EXERCISE OBJECTIVE
Below are records to transcribe exactly, without their pictures.

INPUT MATERIAL
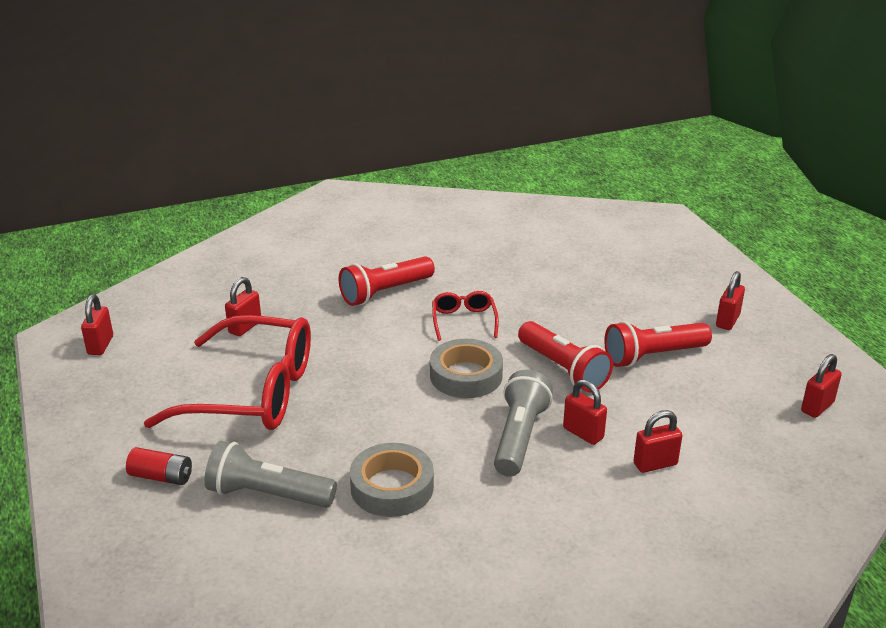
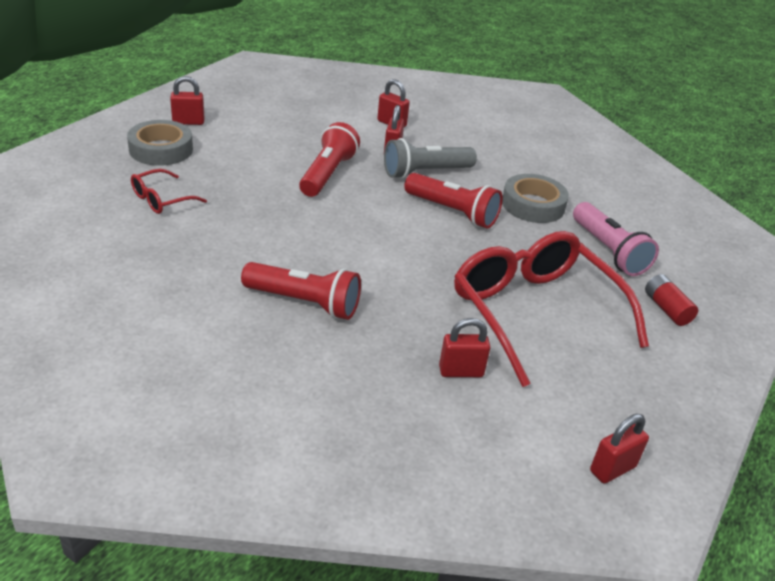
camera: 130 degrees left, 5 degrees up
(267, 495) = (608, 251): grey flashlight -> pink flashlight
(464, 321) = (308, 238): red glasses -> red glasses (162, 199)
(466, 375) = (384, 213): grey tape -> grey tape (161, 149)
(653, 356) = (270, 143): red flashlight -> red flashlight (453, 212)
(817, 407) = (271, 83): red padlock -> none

ANSWER SPACE
camera: 130 degrees left, 5 degrees up
(267, 495) = (608, 251): grey flashlight -> pink flashlight
(464, 321) = (308, 238): red glasses -> red glasses (162, 199)
(466, 375) = (384, 213): grey tape -> grey tape (161, 149)
(653, 356) = (270, 143): red flashlight -> red flashlight (453, 212)
(817, 407) = (271, 83): red padlock -> none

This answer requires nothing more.